EXERCISE INSTRUCTIONS
Your copy should match the records exactly, apart from the pictures, which stay out.

AVAILABLE DATA
===============
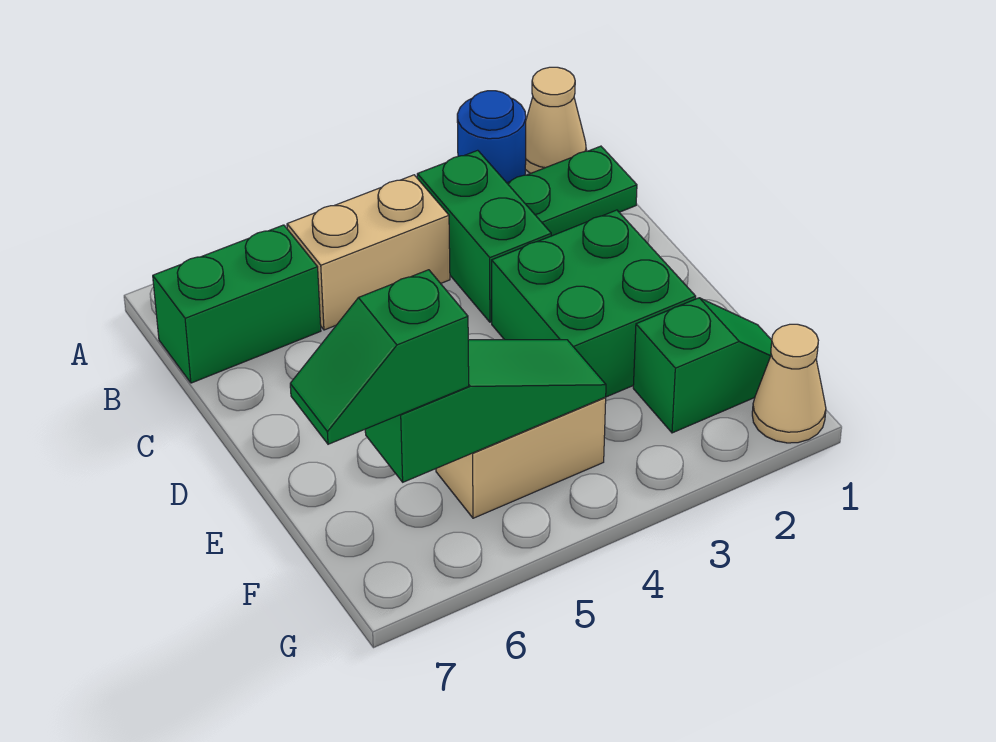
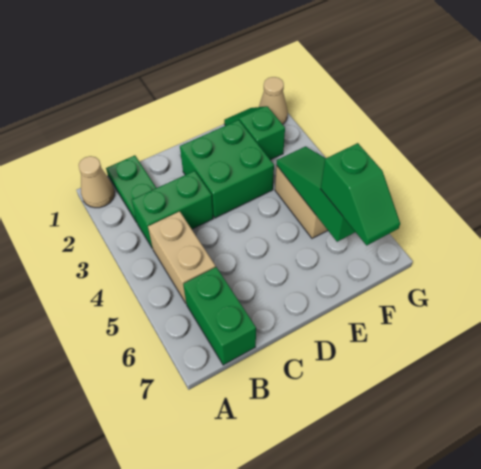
blue round brick A2 level 1 -> none

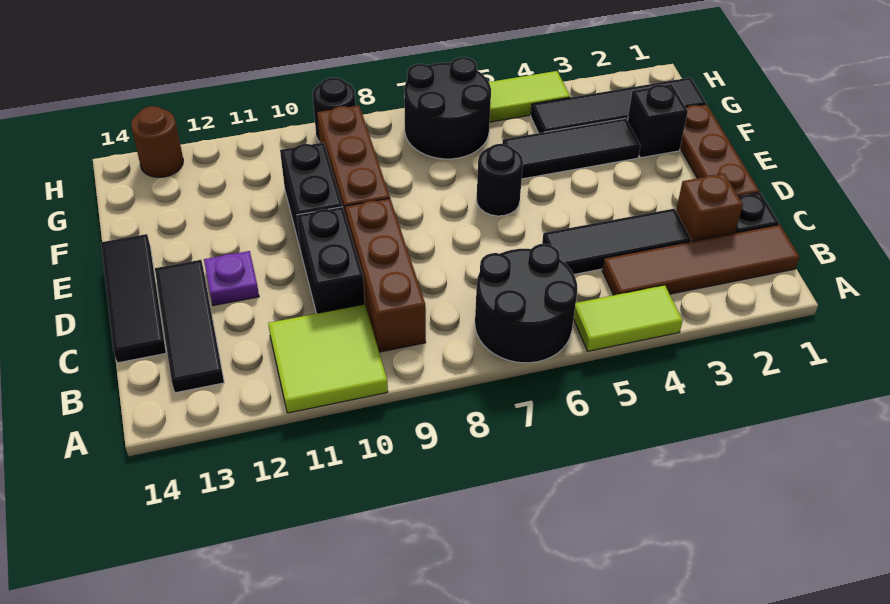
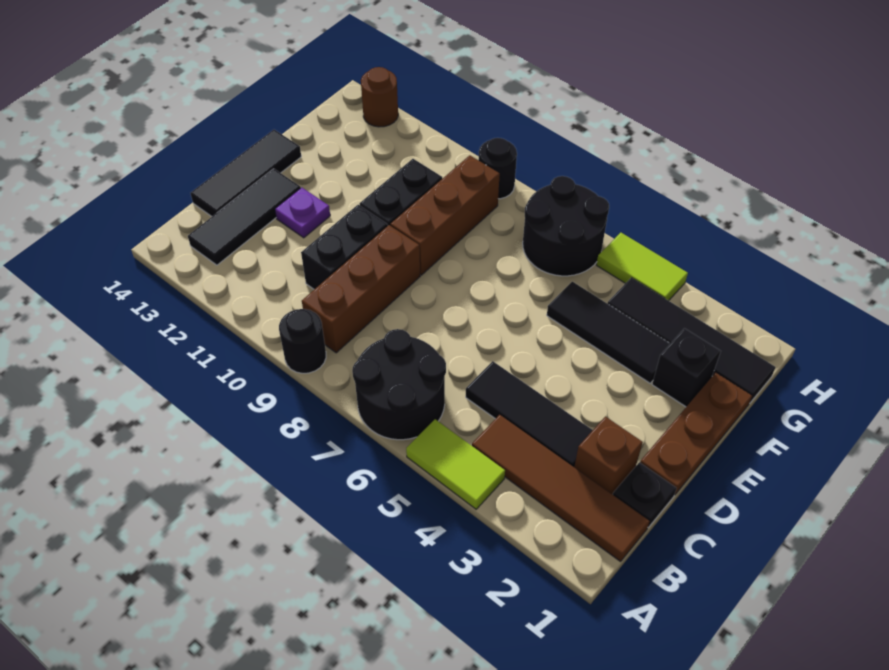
lime tile A10:B11 level 1 -> none
black round brick E6 level 1 -> black round brick A9 level 1

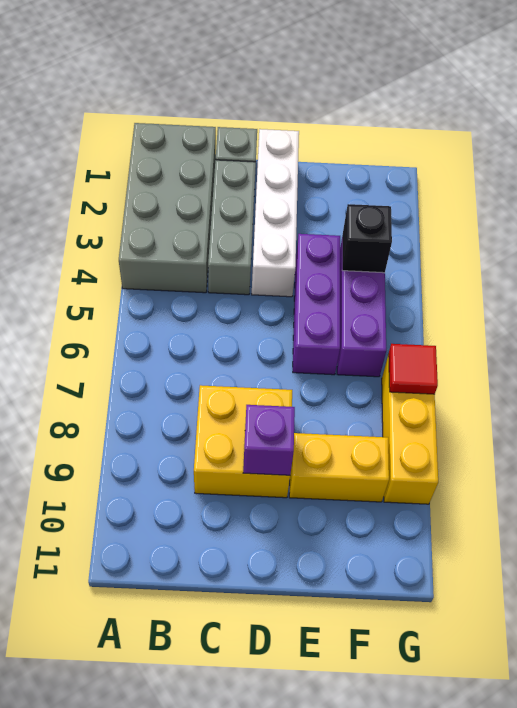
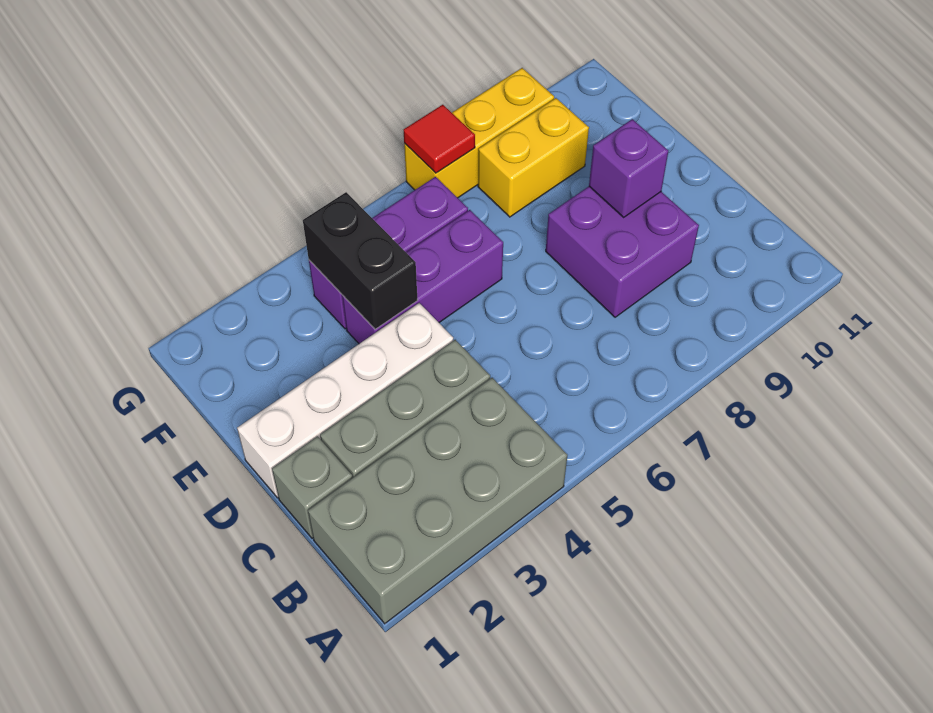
yellow brick C8:D9 level 1 -> purple brick C8:D9 level 1
yellow brick E9:F9 level 1 -> yellow brick F8:F9 level 1
black brick F4 level 2 -> black brick E4:F4 level 2

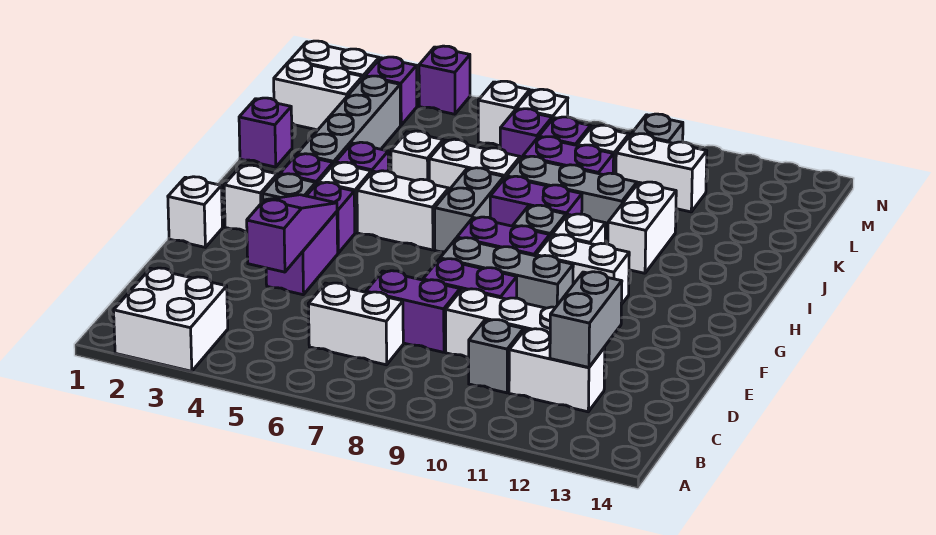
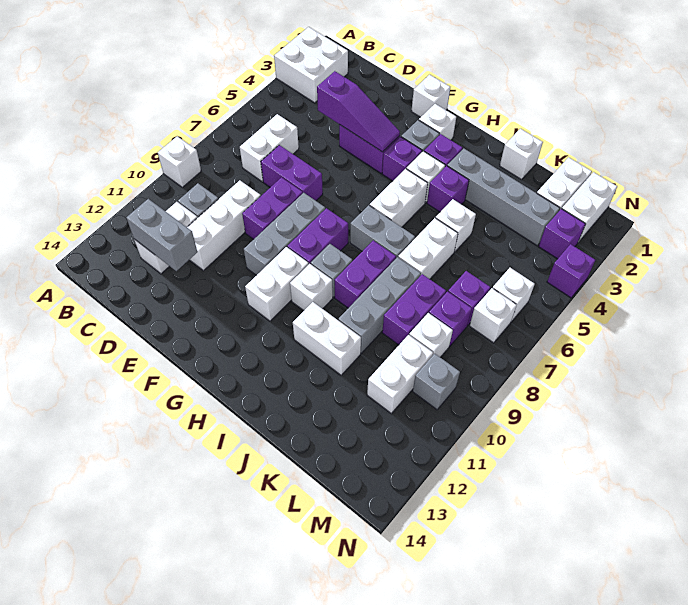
none -> white brick A9 level 1
purple brick D7:D8 level 1 -> purple brick D7:E7 level 1
purple brick J1 level 1 -> white brick J1 level 1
===============
RESPONSE FOR THIS EXERCISE
blue round brick A2 level 1 -> none

lime tile A10:B11 level 1 -> none
black round brick E6 level 1 -> black round brick A9 level 1

yellow brick C8:D9 level 1 -> purple brick C8:D9 level 1
yellow brick E9:F9 level 1 -> yellow brick F8:F9 level 1
black brick F4 level 2 -> black brick E4:F4 level 2

none -> white brick A9 level 1
purple brick D7:D8 level 1 -> purple brick D7:E7 level 1
purple brick J1 level 1 -> white brick J1 level 1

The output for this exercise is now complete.